**TASK DESCRIPTION:**
Leaving out the pictures, restate each record below word for word.

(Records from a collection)
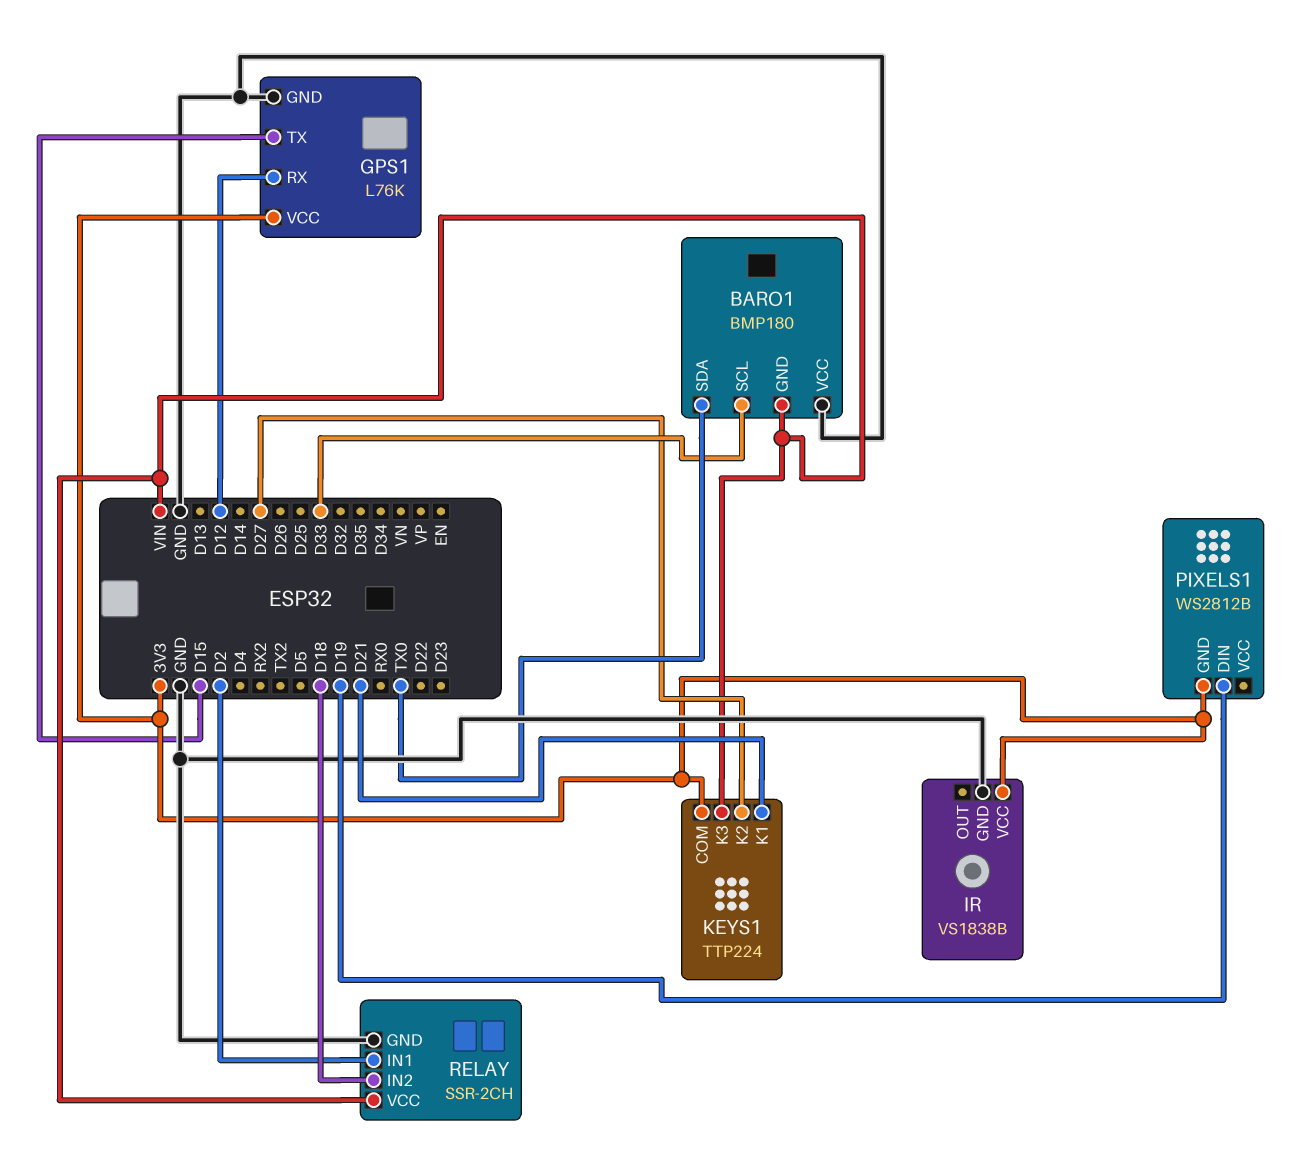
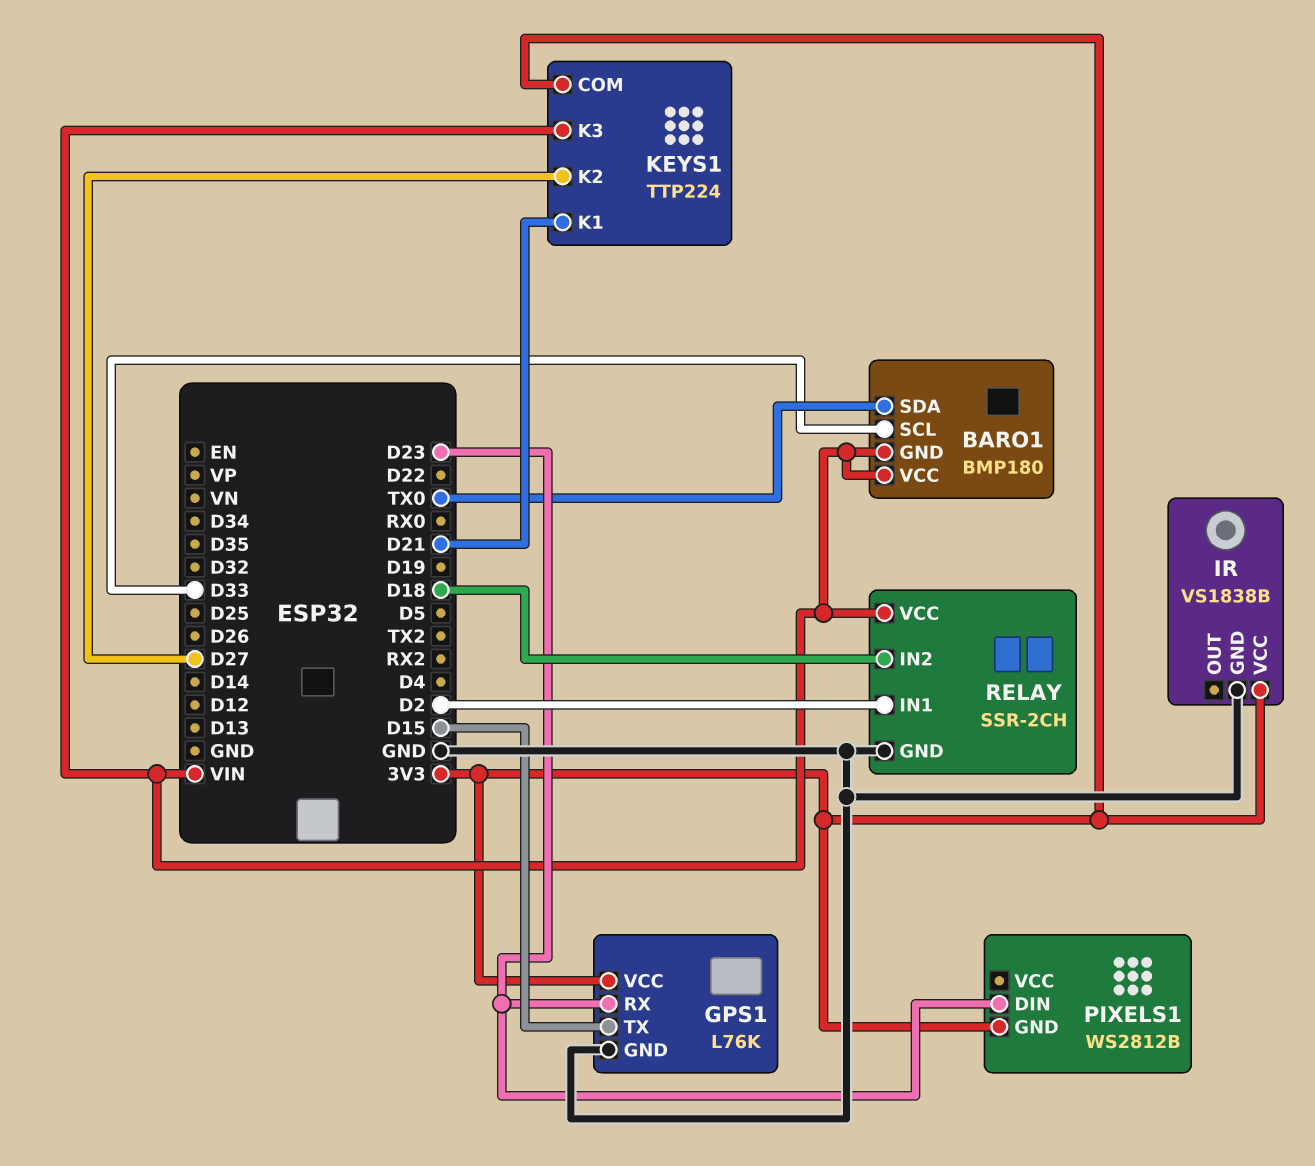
BARO1 pin VCC: GND -> VIN
GPS1 pin RX: D12 -> D23
PIXELS1 pin DIN: D19 -> D23

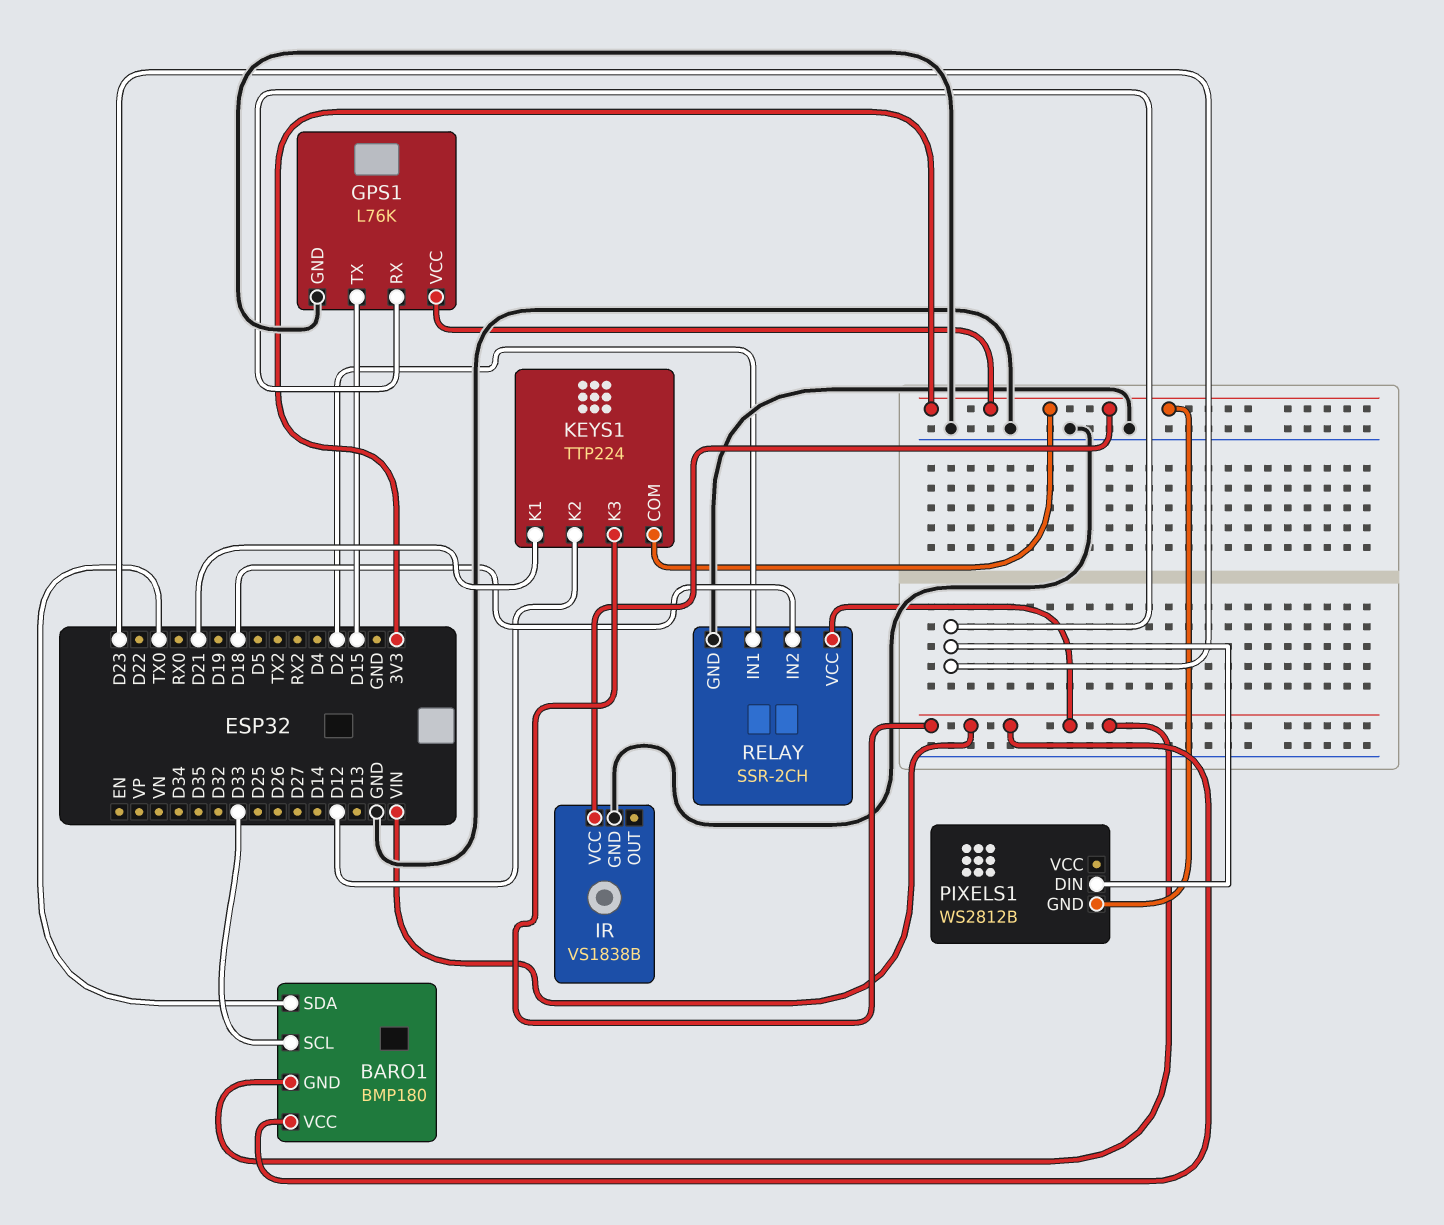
KEYS1 pin K2: D27 -> D12

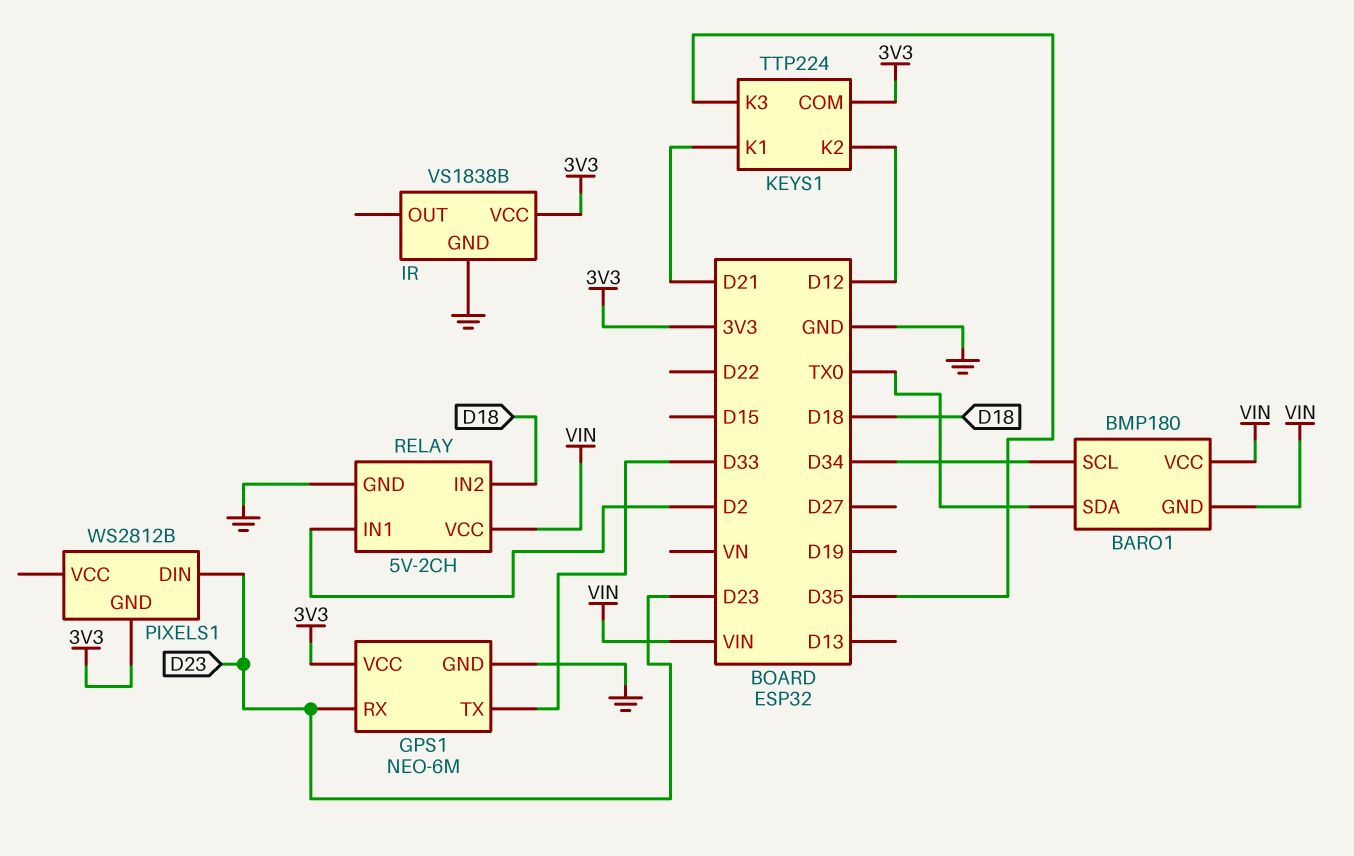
BARO1 pin SCL: D33 -> D34
GPS1: L76K -> NEO-6M
GPS1 pin TX: D15 -> D33
KEYS1 pin K3: VIN -> D35
RELAY: SSR-2CH -> 5V-2CH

**ANSWER TO THIS EXERCISE:**
BARO1 pin VCC: GND -> VIN
GPS1 pin RX: D12 -> D23
PIXELS1 pin DIN: D19 -> D23

KEYS1 pin K2: D27 -> D12

BARO1 pin SCL: D33 -> D34
GPS1: L76K -> NEO-6M
GPS1 pin TX: D15 -> D33
KEYS1 pin K3: VIN -> D35
RELAY: SSR-2CH -> 5V-2CH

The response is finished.